> Directive: Restate the lines word for word, from the one containing "black ring: 3 -> 2" through the last line of the entries below, without any other lines.

Stored data entries
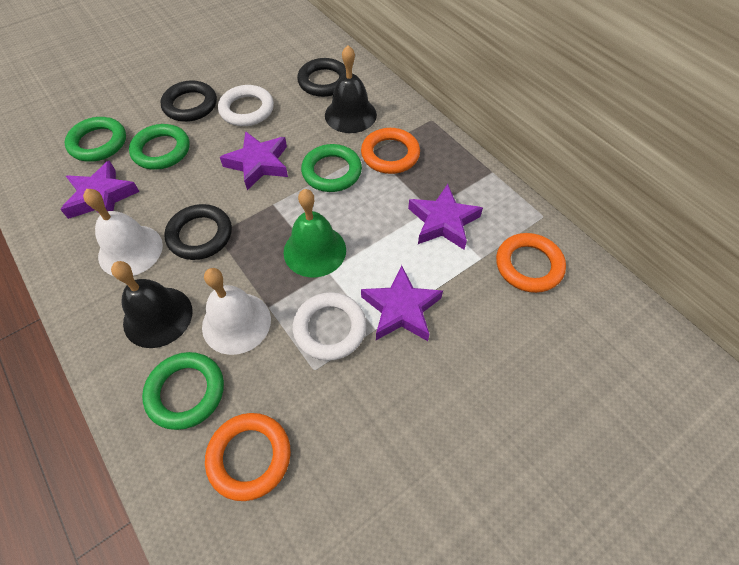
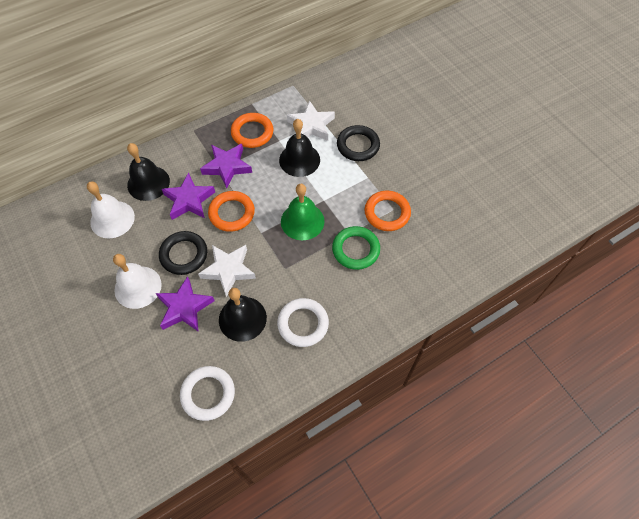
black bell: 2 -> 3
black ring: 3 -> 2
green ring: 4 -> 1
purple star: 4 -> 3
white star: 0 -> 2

> Exercise result:
black ring: 3 -> 2
green ring: 4 -> 1
purple star: 4 -> 3
white star: 0 -> 2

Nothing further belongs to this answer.